Prompt
Keep only the lines that hold the string "none", filtering out the rest of the entries below.

Information given
_ _ _

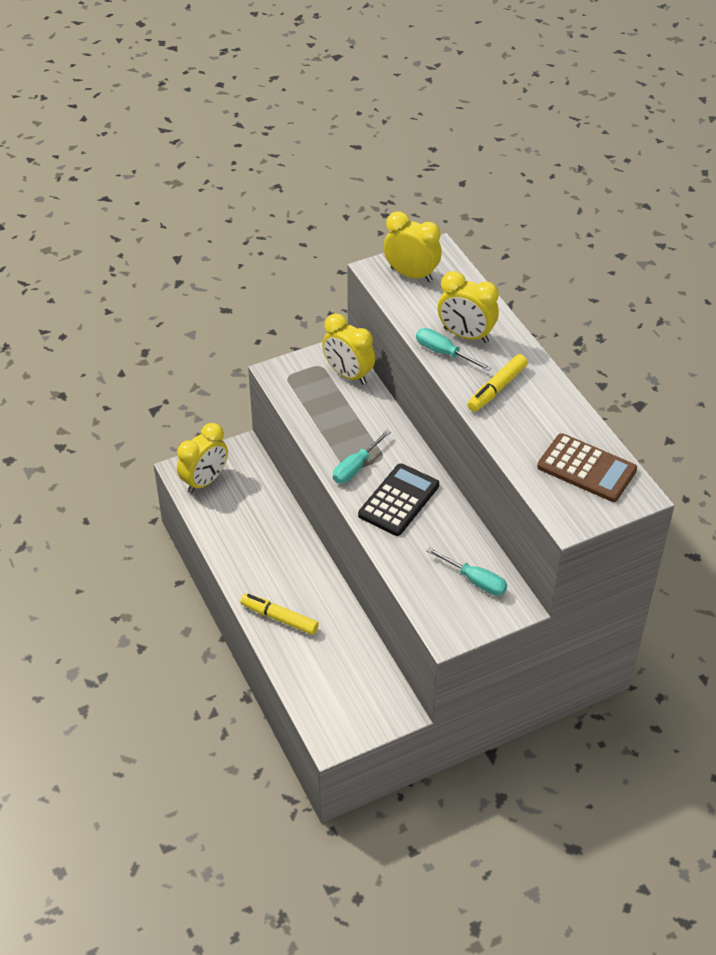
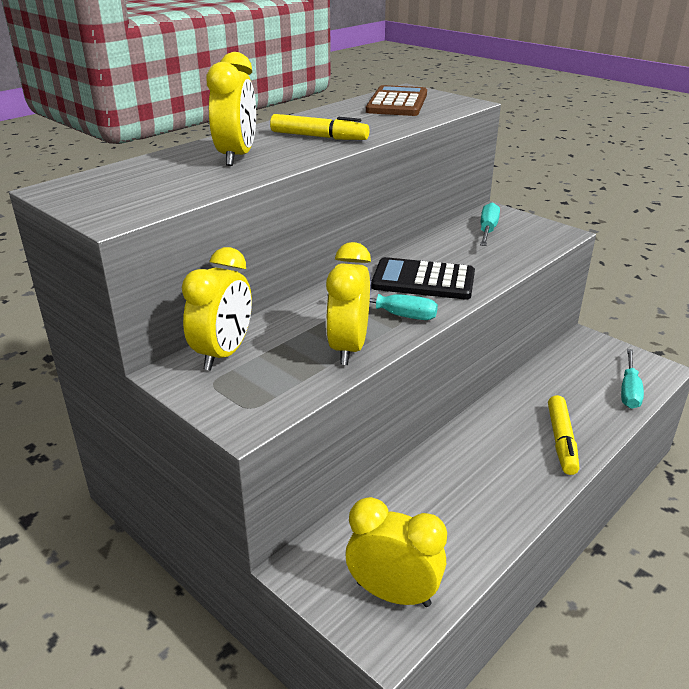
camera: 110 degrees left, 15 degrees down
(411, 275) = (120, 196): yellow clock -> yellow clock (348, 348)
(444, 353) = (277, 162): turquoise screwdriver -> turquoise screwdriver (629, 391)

_ _ _

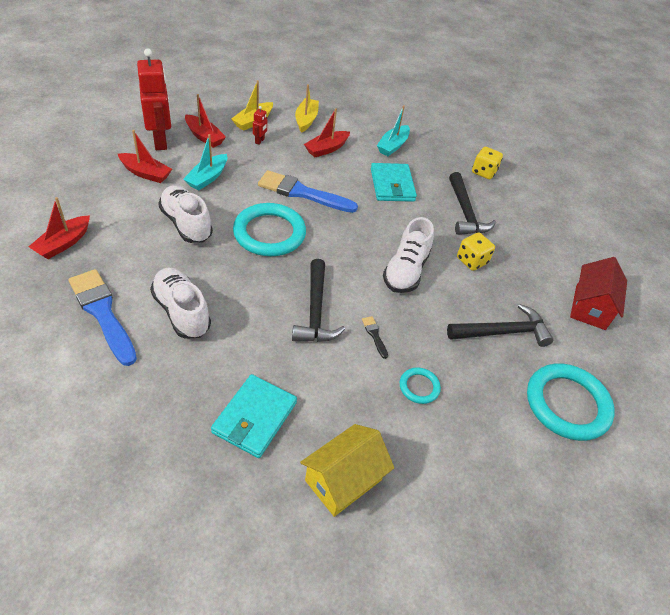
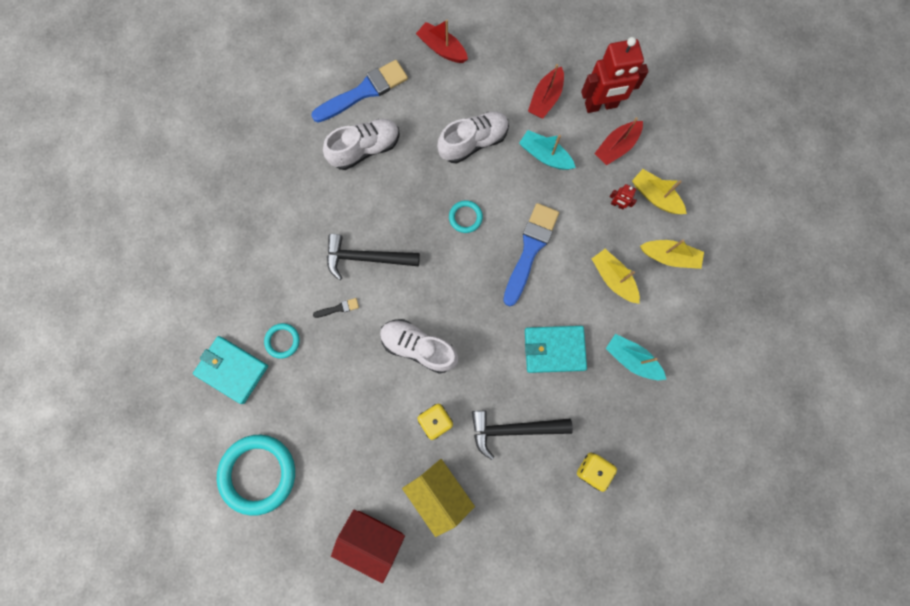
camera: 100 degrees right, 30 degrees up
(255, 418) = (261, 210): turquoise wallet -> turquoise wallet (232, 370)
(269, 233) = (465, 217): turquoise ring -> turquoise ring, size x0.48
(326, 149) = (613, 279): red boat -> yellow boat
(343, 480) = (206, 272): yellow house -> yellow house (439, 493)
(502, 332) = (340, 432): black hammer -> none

_ _ _

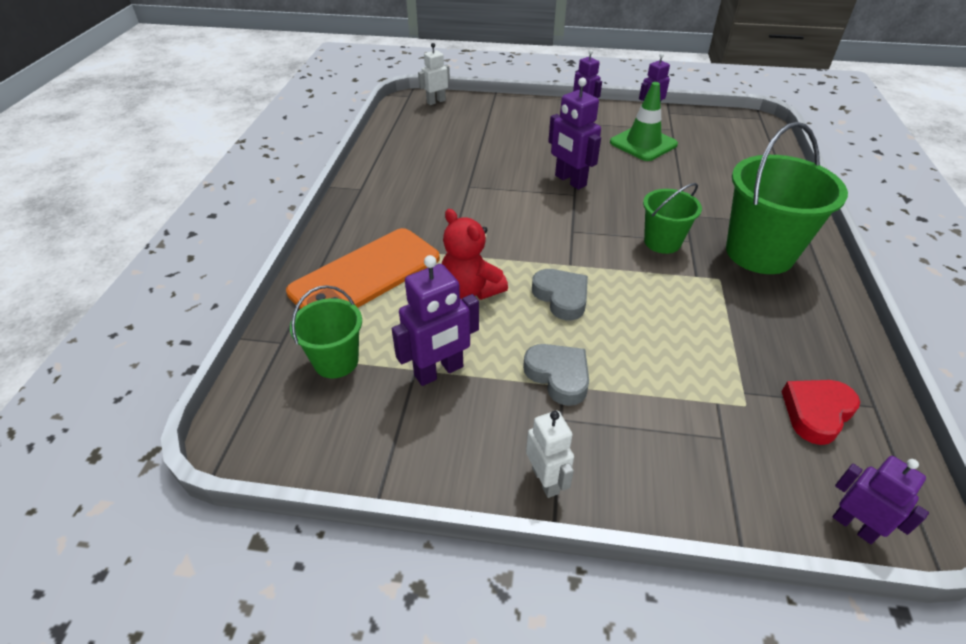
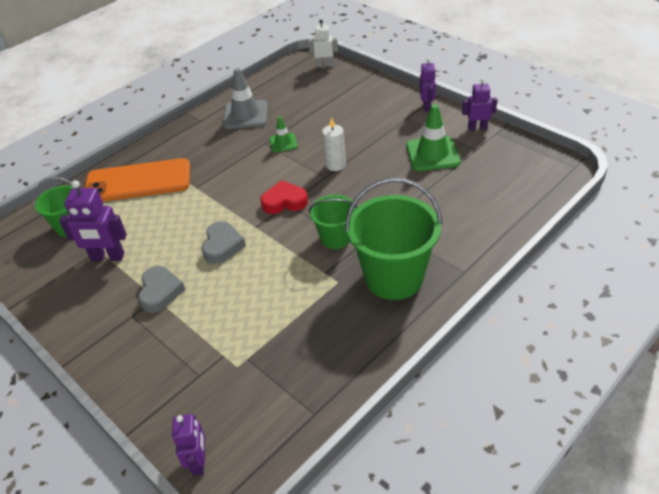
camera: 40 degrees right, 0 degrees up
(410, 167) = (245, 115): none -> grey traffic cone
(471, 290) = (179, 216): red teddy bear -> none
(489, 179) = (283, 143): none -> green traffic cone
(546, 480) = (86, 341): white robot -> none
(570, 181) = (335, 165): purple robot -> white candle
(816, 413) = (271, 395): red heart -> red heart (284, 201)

_ _ _

Result of this exercise
(502, 332) = (340, 432): black hammer -> none
(410, 167) = (245, 115): none -> grey traffic cone
(471, 290) = (179, 216): red teddy bear -> none
(489, 179) = (283, 143): none -> green traffic cone
(546, 480) = (86, 341): white robot -> none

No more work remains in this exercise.